_EXERCISE PROMPT_
A single figure is wanted: the count of lines below containing the string "OLED".

_DATA TO PROCESS_
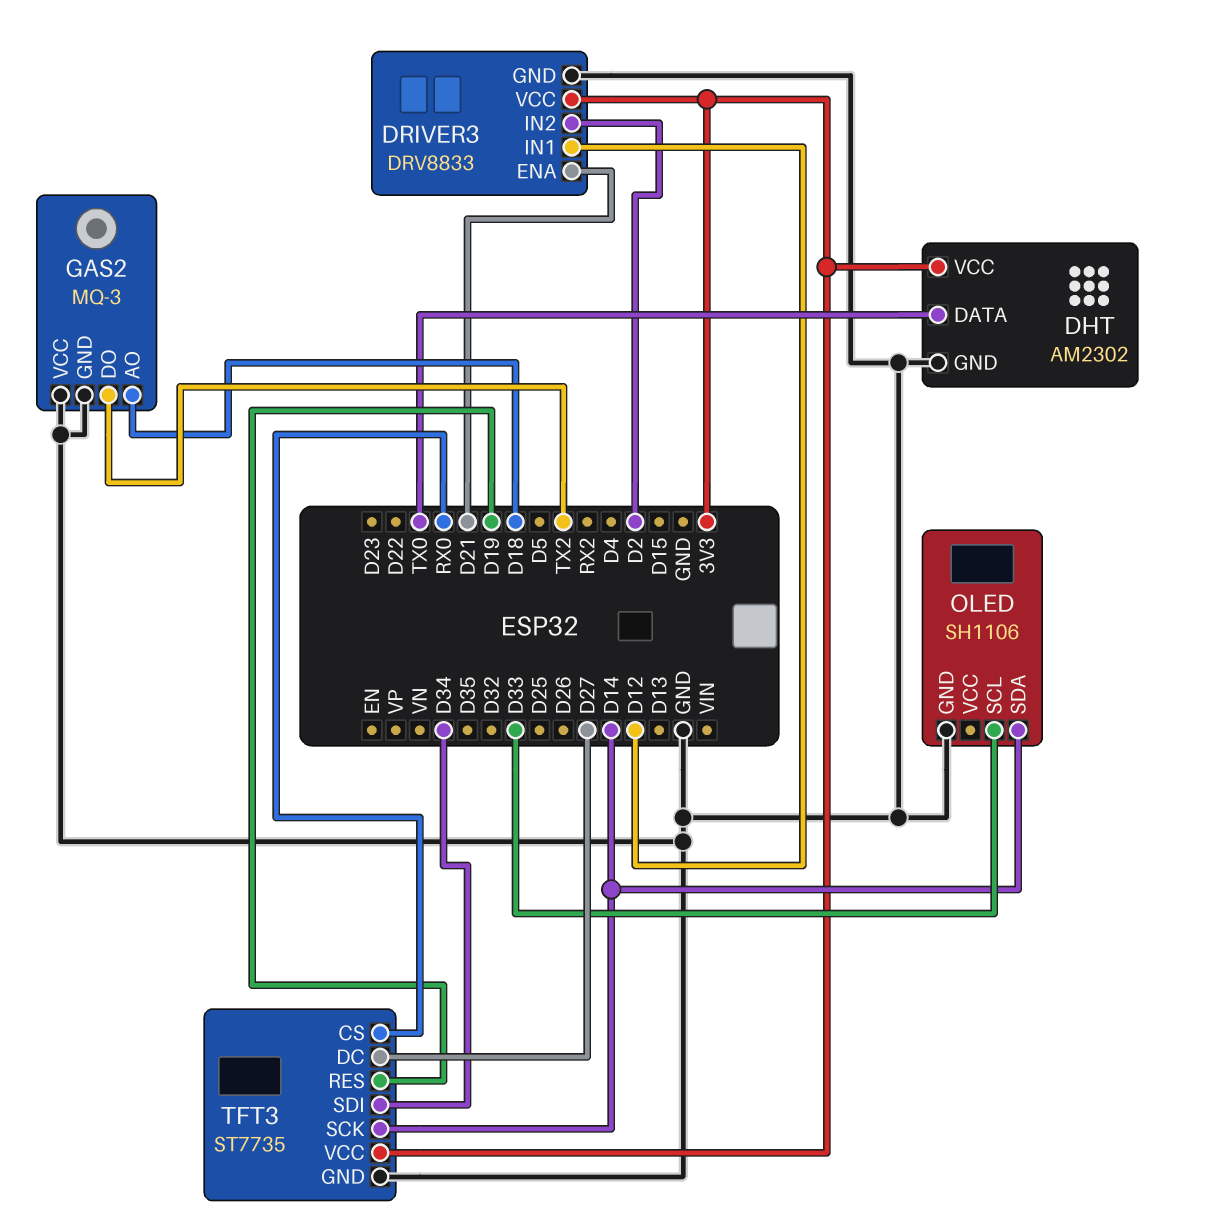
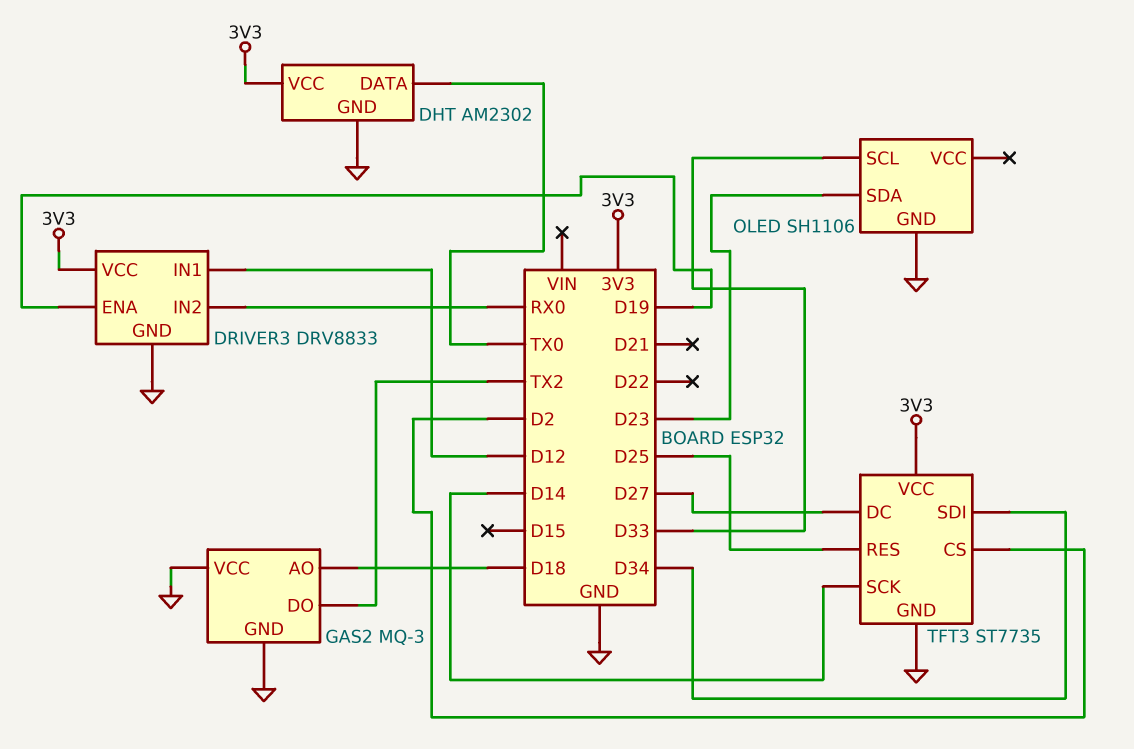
DRIVER3 pin ENA: D21 -> D19
DRIVER3 pin IN2: D2 -> RX0
OLED pin SDA: D14 -> D23
TFT3 pin CS: RX0 -> D2
TFT3 pin RES: D19 -> D25

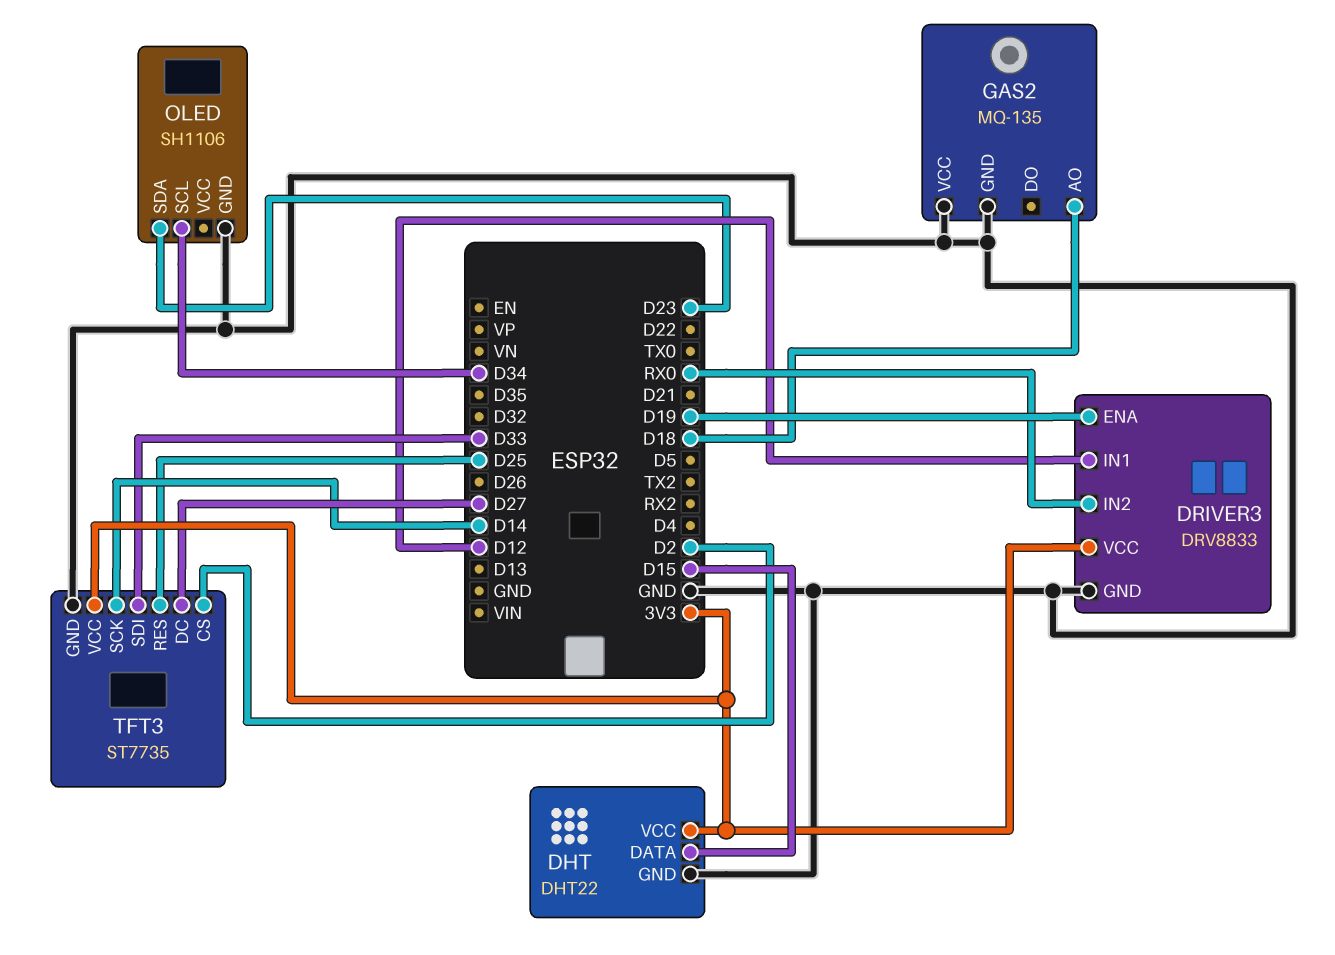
DHT: AM2302 -> DHT22
DHT pin DATA: TX0 -> D15
GAS2: MQ-3 -> MQ-135
GAS2 pin DO: TX2 -> none
OLED pin SCL: D33 -> D34
TFT3 pin SDI: D34 -> D33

_TASK RESPONSE_
2